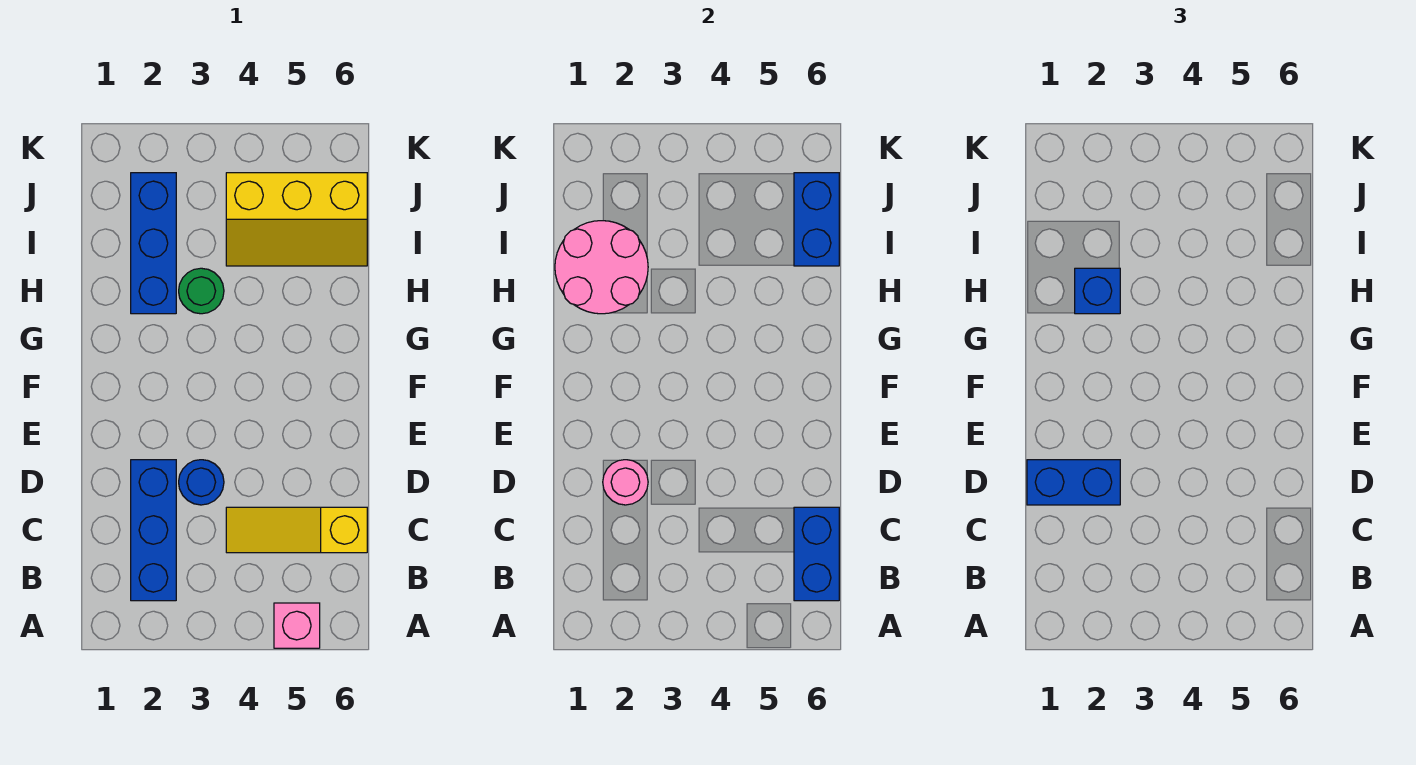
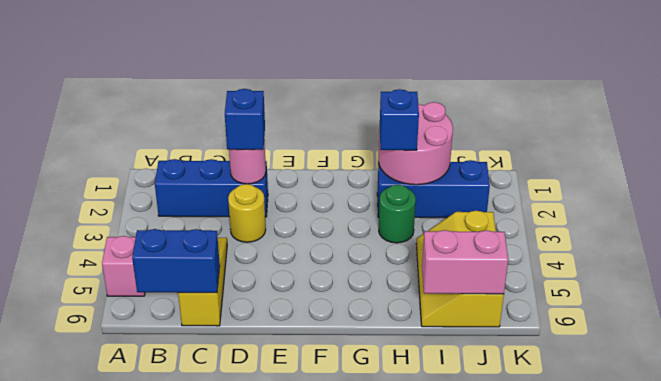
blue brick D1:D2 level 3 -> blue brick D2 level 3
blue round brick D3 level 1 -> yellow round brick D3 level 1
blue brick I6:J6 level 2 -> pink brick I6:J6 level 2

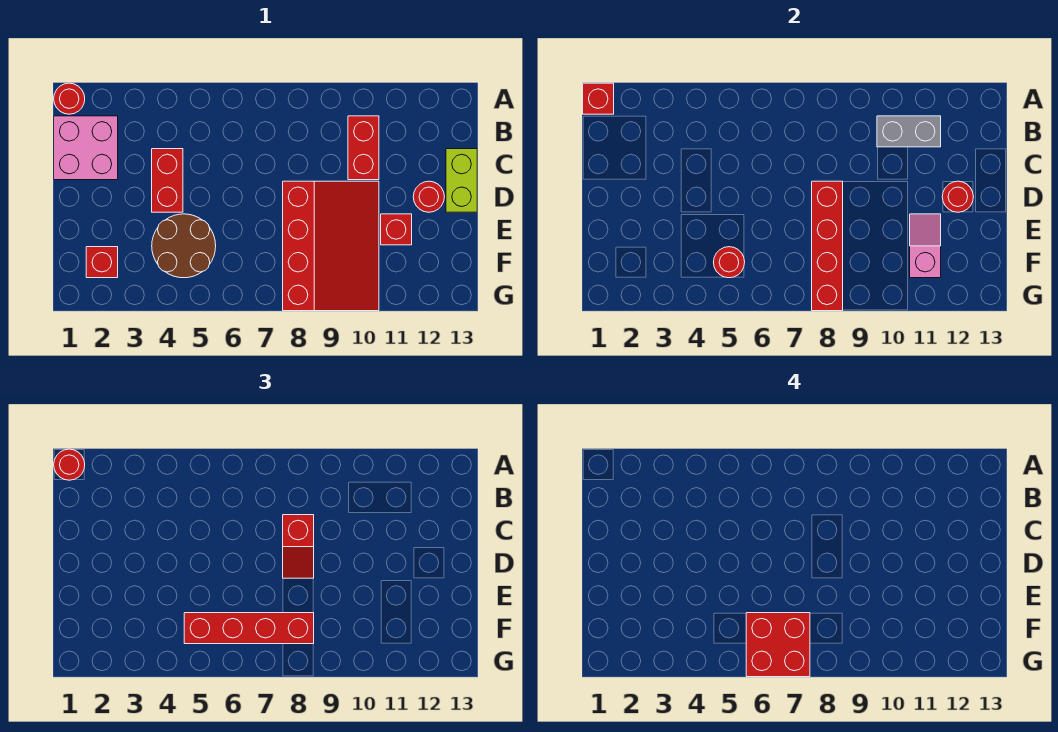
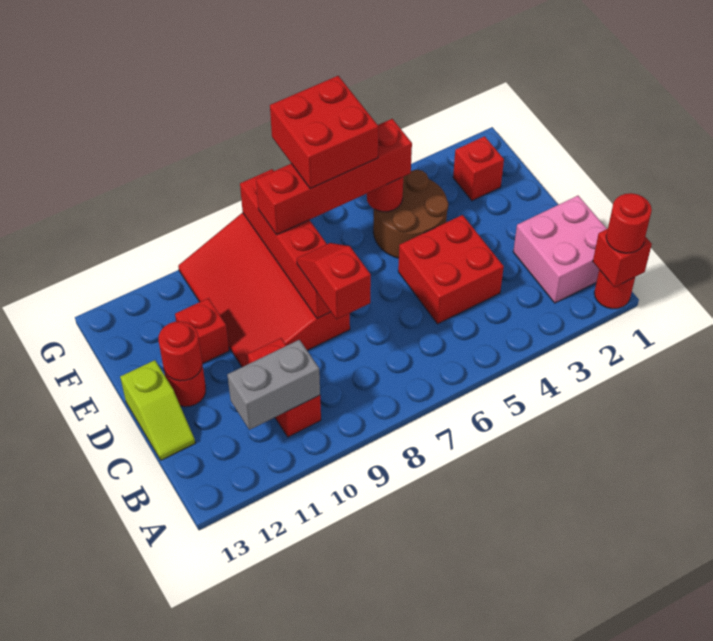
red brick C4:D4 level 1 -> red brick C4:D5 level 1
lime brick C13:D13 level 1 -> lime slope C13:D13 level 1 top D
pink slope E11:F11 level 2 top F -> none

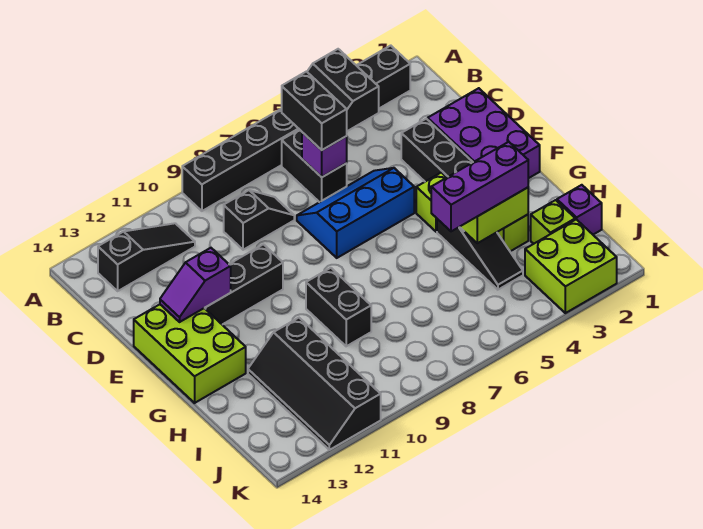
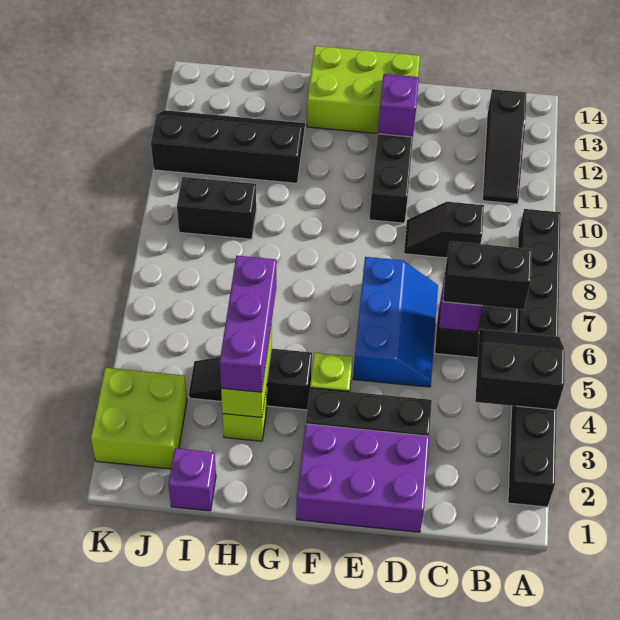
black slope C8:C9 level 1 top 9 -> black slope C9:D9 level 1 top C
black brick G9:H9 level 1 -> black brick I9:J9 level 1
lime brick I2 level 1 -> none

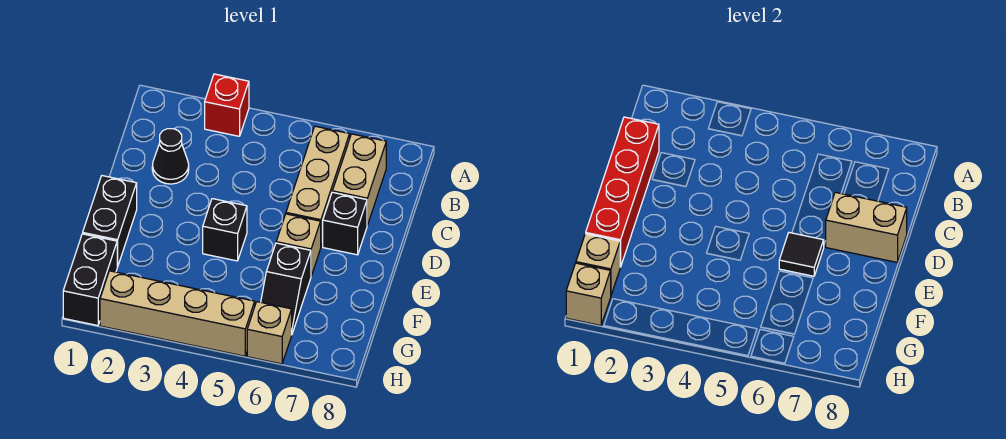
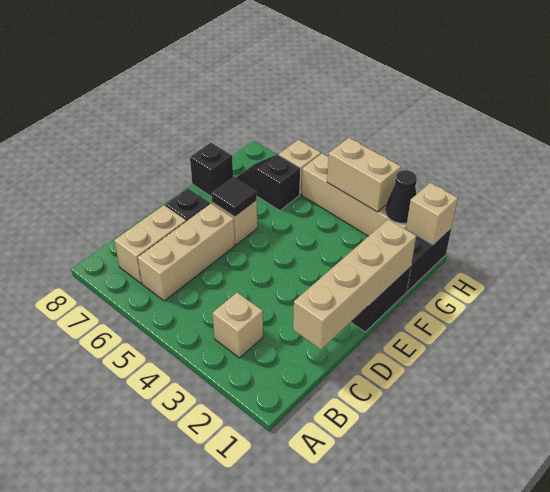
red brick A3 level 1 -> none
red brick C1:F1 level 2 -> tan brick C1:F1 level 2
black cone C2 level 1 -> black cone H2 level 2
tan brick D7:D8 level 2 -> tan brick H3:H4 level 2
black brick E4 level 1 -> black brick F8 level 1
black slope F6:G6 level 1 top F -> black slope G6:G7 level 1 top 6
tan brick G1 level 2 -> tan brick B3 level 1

Instructions to follow: Search the listing for the word "brick", and copy every line in which it is found.

Exercise result:
blue brick D1:D2 level 3 -> blue brick D2 level 3
blue round brick D3 level 1 -> yellow round brick D3 level 1
blue brick I6:J6 level 2 -> pink brick I6:J6 level 2
red brick C4:D4 level 1 -> red brick C4:D5 level 1
lime brick C13:D13 level 1 -> lime slope C13:D13 level 1 top D
black brick G9:H9 level 1 -> black brick I9:J9 level 1
lime brick I2 level 1 -> none
red brick A3 level 1 -> none
red brick C1:F1 level 2 -> tan brick C1:F1 level 2
tan brick D7:D8 level 2 -> tan brick H3:H4 level 2
black brick E4 level 1 -> black brick F8 level 1
tan brick G1 level 2 -> tan brick B3 level 1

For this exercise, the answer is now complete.